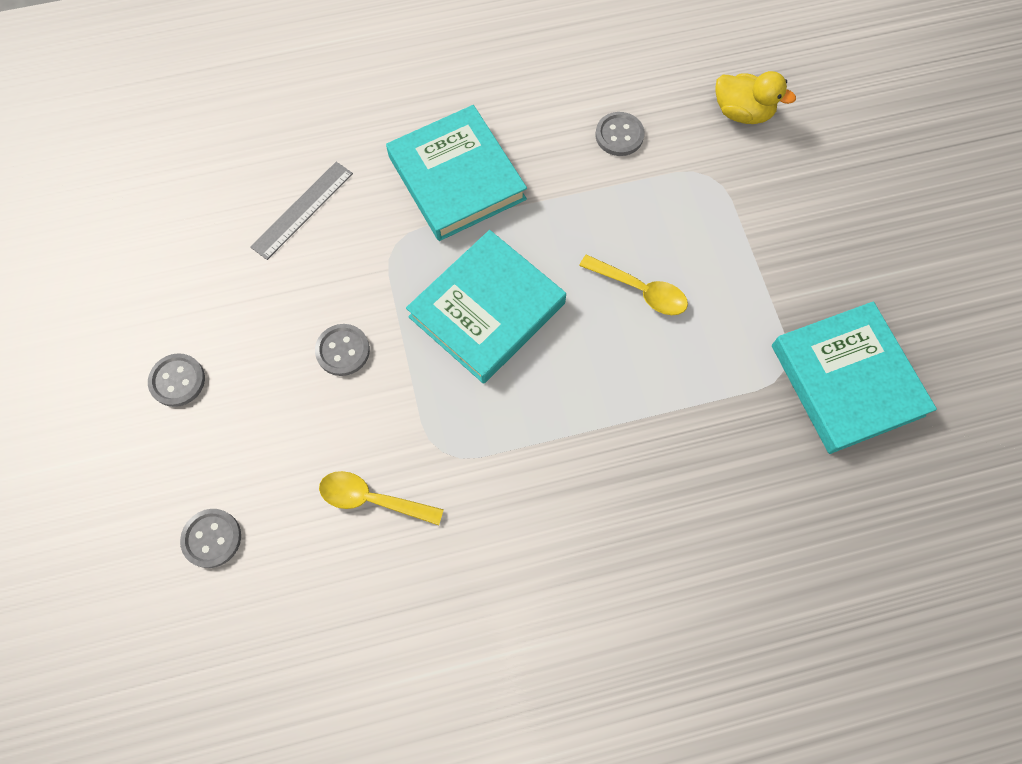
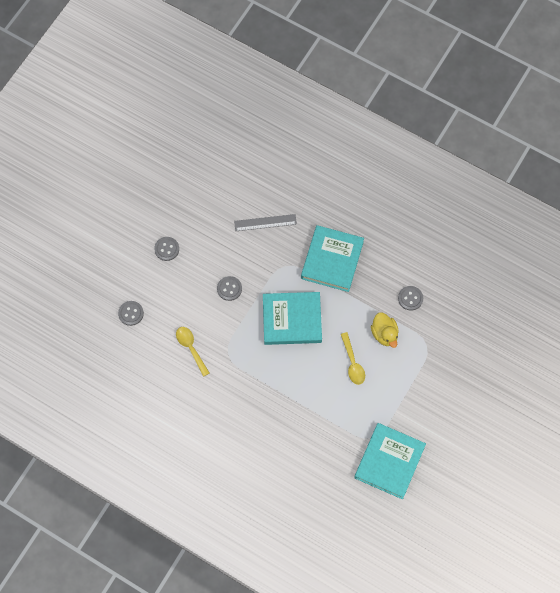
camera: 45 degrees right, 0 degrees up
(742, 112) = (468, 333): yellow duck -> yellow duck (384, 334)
=======
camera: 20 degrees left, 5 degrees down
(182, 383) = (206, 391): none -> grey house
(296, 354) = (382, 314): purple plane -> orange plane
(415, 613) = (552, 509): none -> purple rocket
=======
Copy back the listing above exactly, but only from the line with "camera: 45 degrees right, 0 degrees up" through the line with "(742, 112) = (468, 333): yellow", both ends included.

Reply to the task:
camera: 45 degrees right, 0 degrees up
(742, 112) = (468, 333): yellow duck -> yellow duck (384, 334)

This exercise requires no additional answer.